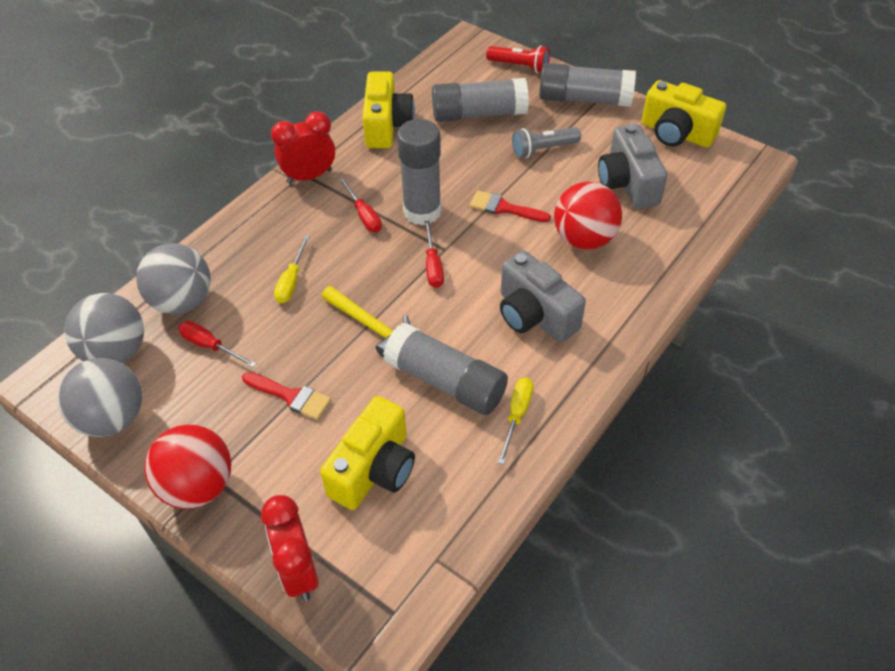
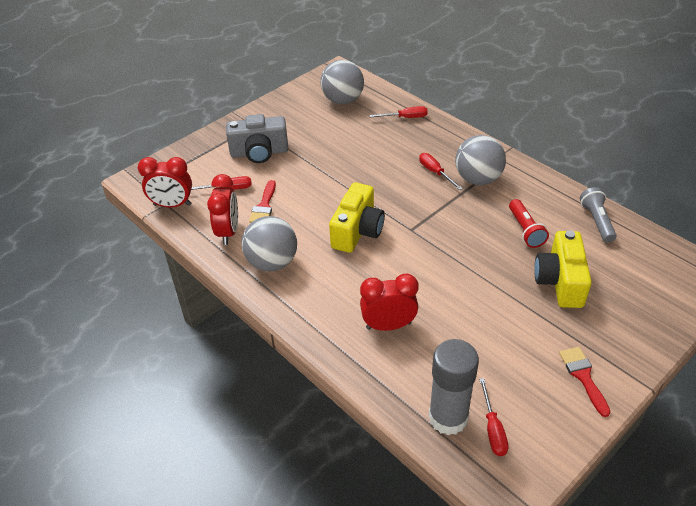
grey camera: [500,250,586,342] [598,124,668,209] = 2 -> [226,114,288,163] = 1
grey glue stick: [383,323,508,415] [397,119,442,225] [432,78,529,122] [539,63,636,107] = 4 -> [428,339,479,435] = 1
red ball: [144,425,231,509] [554,182,622,249] = 2 -> none = 0
red clock: [261,495,319,601] [271,111,335,184] = 2 -> [138,157,192,207] [207,174,238,245] [360,273,419,331] = 3
red screwdriver: [178,321,256,368] [339,178,382,232] [425,221,444,288] = 3 -> [191,176,252,190] [369,106,428,118] [419,153,463,190] [479,378,508,456] = 4
yellow camera: [320,396,415,510] [362,71,415,148] [642,80,726,148] = 3 -> [329,182,385,253] [534,231,592,308] = 2
yellow hammer: [322,286,410,357] = 1 -> none = 0
yellow screwdriver: [274,235,310,303] [498,378,534,465] = 2 -> none = 0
+++++
WORK REQUIRED
Reproduce the entries above without change, omitting all pictures.

ANSWER TO THE PROBLEM
grey camera: [500,250,586,342] [598,124,668,209] = 2 -> [226,114,288,163] = 1
grey glue stick: [383,323,508,415] [397,119,442,225] [432,78,529,122] [539,63,636,107] = 4 -> [428,339,479,435] = 1
red ball: [144,425,231,509] [554,182,622,249] = 2 -> none = 0
red clock: [261,495,319,601] [271,111,335,184] = 2 -> [138,157,192,207] [207,174,238,245] [360,273,419,331] = 3
red screwdriver: [178,321,256,368] [339,178,382,232] [425,221,444,288] = 3 -> [191,176,252,190] [369,106,428,118] [419,153,463,190] [479,378,508,456] = 4
yellow camera: [320,396,415,510] [362,71,415,148] [642,80,726,148] = 3 -> [329,182,385,253] [534,231,592,308] = 2
yellow hammer: [322,286,410,357] = 1 -> none = 0
yellow screwdriver: [274,235,310,303] [498,378,534,465] = 2 -> none = 0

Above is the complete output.